Task item -
Look for the word "purple". Copy every line of the listing where it occurs.

Data extracts -
== Segment start ==

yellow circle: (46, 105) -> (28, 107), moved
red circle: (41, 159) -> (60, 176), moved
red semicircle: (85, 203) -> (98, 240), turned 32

== Segment end ==
== Segment start ==

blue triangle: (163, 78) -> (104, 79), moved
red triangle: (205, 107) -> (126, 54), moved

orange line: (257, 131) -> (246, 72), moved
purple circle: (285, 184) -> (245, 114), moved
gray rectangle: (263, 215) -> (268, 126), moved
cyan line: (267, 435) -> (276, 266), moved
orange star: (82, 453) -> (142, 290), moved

== Segment end ==
== Segment start ==

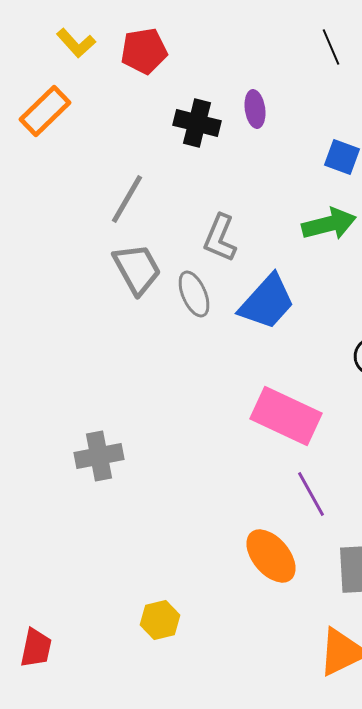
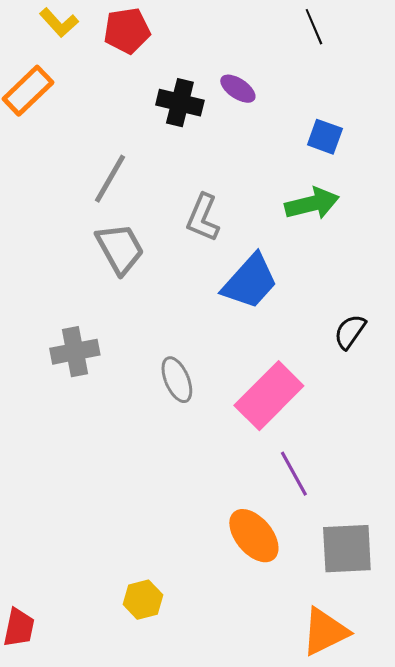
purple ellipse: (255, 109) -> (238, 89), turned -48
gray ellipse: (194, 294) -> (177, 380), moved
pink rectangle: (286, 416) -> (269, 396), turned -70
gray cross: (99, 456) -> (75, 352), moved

== Segment end ==

Your solution -
purple circle: (285, 184) -> (245, 114), moved
purple ellipse: (255, 109) -> (238, 89), turned -48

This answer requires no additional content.